____ SOURCE RECORDS
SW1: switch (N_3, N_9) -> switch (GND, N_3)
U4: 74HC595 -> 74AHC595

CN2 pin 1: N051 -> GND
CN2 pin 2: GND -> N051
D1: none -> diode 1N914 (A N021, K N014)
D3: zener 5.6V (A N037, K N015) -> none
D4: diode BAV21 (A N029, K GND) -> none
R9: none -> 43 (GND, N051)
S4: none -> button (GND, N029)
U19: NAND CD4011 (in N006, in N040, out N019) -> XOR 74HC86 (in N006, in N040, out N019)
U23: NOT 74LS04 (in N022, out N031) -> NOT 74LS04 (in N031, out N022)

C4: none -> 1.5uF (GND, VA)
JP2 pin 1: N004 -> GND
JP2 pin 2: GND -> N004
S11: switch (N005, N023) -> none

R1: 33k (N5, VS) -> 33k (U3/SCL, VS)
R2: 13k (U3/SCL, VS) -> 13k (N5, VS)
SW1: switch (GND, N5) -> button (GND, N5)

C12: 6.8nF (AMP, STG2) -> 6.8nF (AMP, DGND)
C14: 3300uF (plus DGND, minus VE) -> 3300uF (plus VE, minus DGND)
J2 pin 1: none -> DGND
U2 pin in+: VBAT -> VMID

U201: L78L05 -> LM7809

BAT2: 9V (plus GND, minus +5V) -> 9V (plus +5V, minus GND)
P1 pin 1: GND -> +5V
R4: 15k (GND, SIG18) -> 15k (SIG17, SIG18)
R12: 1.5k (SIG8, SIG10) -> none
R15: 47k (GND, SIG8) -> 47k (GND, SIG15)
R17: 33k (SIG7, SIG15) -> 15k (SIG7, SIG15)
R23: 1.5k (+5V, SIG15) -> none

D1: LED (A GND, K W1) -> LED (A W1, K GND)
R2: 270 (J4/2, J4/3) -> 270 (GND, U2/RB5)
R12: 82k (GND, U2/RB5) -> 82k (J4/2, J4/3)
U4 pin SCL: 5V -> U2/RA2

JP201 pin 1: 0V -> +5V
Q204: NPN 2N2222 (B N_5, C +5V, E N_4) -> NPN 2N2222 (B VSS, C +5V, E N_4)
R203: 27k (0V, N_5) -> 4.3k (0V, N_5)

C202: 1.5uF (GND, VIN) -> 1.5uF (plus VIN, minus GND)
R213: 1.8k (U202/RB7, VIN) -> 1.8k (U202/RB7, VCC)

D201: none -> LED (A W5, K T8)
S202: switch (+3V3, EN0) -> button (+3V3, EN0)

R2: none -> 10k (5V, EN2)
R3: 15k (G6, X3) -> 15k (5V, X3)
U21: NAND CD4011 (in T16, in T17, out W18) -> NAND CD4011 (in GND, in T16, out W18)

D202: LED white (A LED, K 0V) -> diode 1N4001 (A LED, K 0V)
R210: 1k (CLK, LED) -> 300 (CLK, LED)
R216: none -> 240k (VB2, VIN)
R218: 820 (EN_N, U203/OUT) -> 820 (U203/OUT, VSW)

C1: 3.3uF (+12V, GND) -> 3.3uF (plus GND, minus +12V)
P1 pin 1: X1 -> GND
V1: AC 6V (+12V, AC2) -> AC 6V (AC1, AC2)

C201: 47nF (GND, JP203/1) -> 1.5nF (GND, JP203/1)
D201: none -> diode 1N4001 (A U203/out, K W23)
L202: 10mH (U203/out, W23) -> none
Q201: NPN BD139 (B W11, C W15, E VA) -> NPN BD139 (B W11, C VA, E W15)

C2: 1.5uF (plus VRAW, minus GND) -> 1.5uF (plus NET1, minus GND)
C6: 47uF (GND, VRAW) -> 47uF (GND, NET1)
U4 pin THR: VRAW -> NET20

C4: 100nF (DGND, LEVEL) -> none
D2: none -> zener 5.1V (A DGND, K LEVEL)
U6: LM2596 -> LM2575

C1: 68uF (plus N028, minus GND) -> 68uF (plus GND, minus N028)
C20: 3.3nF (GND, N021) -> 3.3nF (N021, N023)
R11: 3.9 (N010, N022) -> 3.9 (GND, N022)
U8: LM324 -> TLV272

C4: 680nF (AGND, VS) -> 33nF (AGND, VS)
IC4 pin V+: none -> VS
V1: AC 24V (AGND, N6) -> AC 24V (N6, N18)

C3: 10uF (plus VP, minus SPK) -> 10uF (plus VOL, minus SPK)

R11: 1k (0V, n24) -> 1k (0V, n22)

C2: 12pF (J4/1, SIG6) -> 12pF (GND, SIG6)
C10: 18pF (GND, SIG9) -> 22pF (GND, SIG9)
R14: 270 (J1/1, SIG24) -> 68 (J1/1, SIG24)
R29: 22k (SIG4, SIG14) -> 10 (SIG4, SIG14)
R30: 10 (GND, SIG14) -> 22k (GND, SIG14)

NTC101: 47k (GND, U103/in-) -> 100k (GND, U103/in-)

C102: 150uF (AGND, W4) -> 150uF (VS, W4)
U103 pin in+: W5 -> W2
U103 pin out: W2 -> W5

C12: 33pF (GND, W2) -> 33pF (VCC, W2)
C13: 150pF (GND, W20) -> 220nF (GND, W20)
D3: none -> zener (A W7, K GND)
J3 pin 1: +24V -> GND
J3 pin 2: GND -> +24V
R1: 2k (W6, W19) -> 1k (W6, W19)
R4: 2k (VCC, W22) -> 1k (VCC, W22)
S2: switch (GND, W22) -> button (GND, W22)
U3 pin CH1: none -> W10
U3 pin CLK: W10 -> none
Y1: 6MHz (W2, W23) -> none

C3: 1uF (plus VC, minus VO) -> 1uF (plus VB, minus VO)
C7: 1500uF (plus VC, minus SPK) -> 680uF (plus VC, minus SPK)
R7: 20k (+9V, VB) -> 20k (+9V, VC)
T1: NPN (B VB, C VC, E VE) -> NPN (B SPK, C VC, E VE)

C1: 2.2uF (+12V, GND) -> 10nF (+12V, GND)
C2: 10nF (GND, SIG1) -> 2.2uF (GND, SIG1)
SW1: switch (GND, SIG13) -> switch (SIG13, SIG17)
________
-- WHAT THIS TASK INVOLVES --
Your answer should be the lines above, from the line containing "R17: 33k (SIG7, SIG15) -> 15k (SIG7, SIG15)" up to and including the line containing "NTC101: 47k (GND, U103/in-)", reproduced exactly and with nothing else.

-- TASK SOLUTION --
R17: 33k (SIG7, SIG15) -> 15k (SIG7, SIG15)
R23: 1.5k (+5V, SIG15) -> none

D1: LED (A GND, K W1) -> LED (A W1, K GND)
R2: 270 (J4/2, J4/3) -> 270 (GND, U2/RB5)
R12: 82k (GND, U2/RB5) -> 82k (J4/2, J4/3)
U4 pin SCL: 5V -> U2/RA2

JP201 pin 1: 0V -> +5V
Q204: NPN 2N2222 (B N_5, C +5V, E N_4) -> NPN 2N2222 (B VSS, C +5V, E N_4)
R203: 27k (0V, N_5) -> 4.3k (0V, N_5)

C202: 1.5uF (GND, VIN) -> 1.5uF (plus VIN, minus GND)
R213: 1.8k (U202/RB7, VIN) -> 1.8k (U202/RB7, VCC)

D201: none -> LED (A W5, K T8)
S202: switch (+3V3, EN0) -> button (+3V3, EN0)

R2: none -> 10k (5V, EN2)
R3: 15k (G6, X3) -> 15k (5V, X3)
U21: NAND CD4011 (in T16, in T17, out W18) -> NAND CD4011 (in GND, in T16, out W18)

D202: LED white (A LED, K 0V) -> diode 1N4001 (A LED, K 0V)
R210: 1k (CLK, LED) -> 300 (CLK, LED)
R216: none -> 240k (VB2, VIN)
R218: 820 (EN_N, U203/OUT) -> 820 (U203/OUT, VSW)

C1: 3.3uF (+12V, GND) -> 3.3uF (plus GND, minus +12V)
P1 pin 1: X1 -> GND
V1: AC 6V (+12V, AC2) -> AC 6V (AC1, AC2)

C201: 47nF (GND, JP203/1) -> 1.5nF (GND, JP203/1)
D201: none -> diode 1N4001 (A U203/out, K W23)
L202: 10mH (U203/out, W23) -> none
Q201: NPN BD139 (B W11, C W15, E VA) -> NPN BD139 (B W11, C VA, E W15)

C2: 1.5uF (plus VRAW, minus GND) -> 1.5uF (plus NET1, minus GND)
C6: 47uF (GND, VRAW) -> 47uF (GND, NET1)
U4 pin THR: VRAW -> NET20

C4: 100nF (DGND, LEVEL) -> none
D2: none -> zener 5.1V (A DGND, K LEVEL)
U6: LM2596 -> LM2575

C1: 68uF (plus N028, minus GND) -> 68uF (plus GND, minus N028)
C20: 3.3nF (GND, N021) -> 3.3nF (N021, N023)
R11: 3.9 (N010, N022) -> 3.9 (GND, N022)
U8: LM324 -> TLV272

C4: 680nF (AGND, VS) -> 33nF (AGND, VS)
IC4 pin V+: none -> VS
V1: AC 24V (AGND, N6) -> AC 24V (N6, N18)

C3: 10uF (plus VP, minus SPK) -> 10uF (plus VOL, minus SPK)

R11: 1k (0V, n24) -> 1k (0V, n22)

C2: 12pF (J4/1, SIG6) -> 12pF (GND, SIG6)
C10: 18pF (GND, SIG9) -> 22pF (GND, SIG9)
R14: 270 (J1/1, SIG24) -> 68 (J1/1, SIG24)
R29: 22k (SIG4, SIG14) -> 10 (SIG4, SIG14)
R30: 10 (GND, SIG14) -> 22k (GND, SIG14)

NTC101: 47k (GND, U103/in-) -> 100k (GND, U103/in-)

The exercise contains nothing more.